Set down nothing except the lines starting at the one with "CN1 pin 1: 5V -> n10" and ending at the final line of the material, each word for word.

Task inputs:
◇ ◇ ◇ ◇ ◇ ◇ ◇

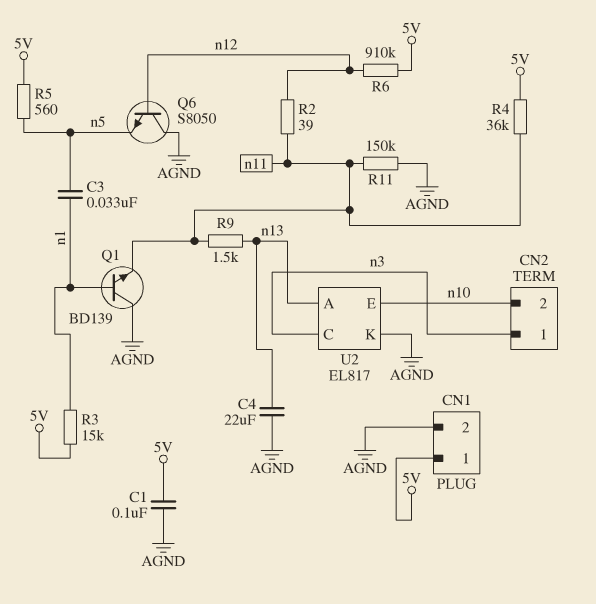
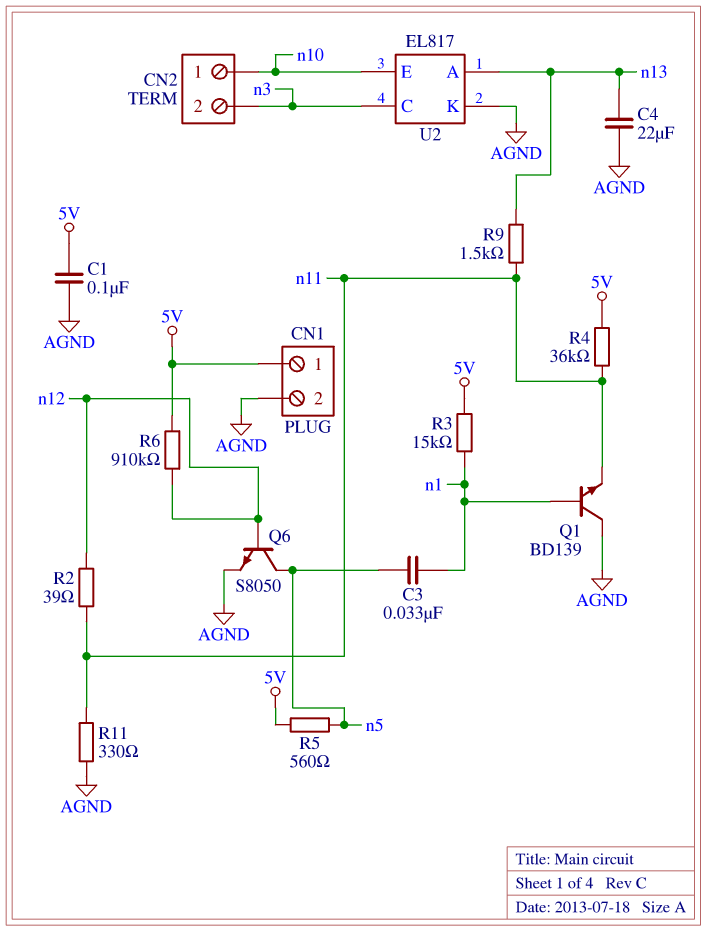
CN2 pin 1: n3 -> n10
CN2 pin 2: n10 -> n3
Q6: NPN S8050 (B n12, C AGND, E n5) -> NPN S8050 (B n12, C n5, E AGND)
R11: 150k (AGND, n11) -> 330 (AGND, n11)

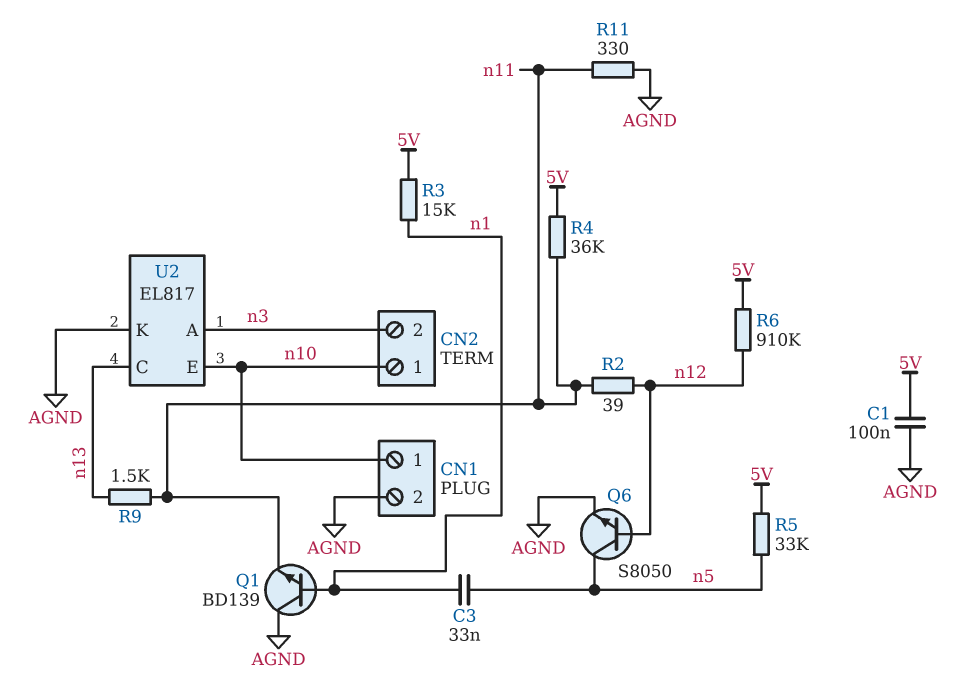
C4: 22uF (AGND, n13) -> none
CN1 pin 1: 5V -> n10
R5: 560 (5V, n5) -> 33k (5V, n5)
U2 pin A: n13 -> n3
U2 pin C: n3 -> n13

◇ ◇ ◇ ◇ ◇ ◇ ◇

Answer to the exercise:
CN1 pin 1: 5V -> n10
R5: 560 (5V, n5) -> 33k (5V, n5)
U2 pin A: n13 -> n3
U2 pin C: n3 -> n13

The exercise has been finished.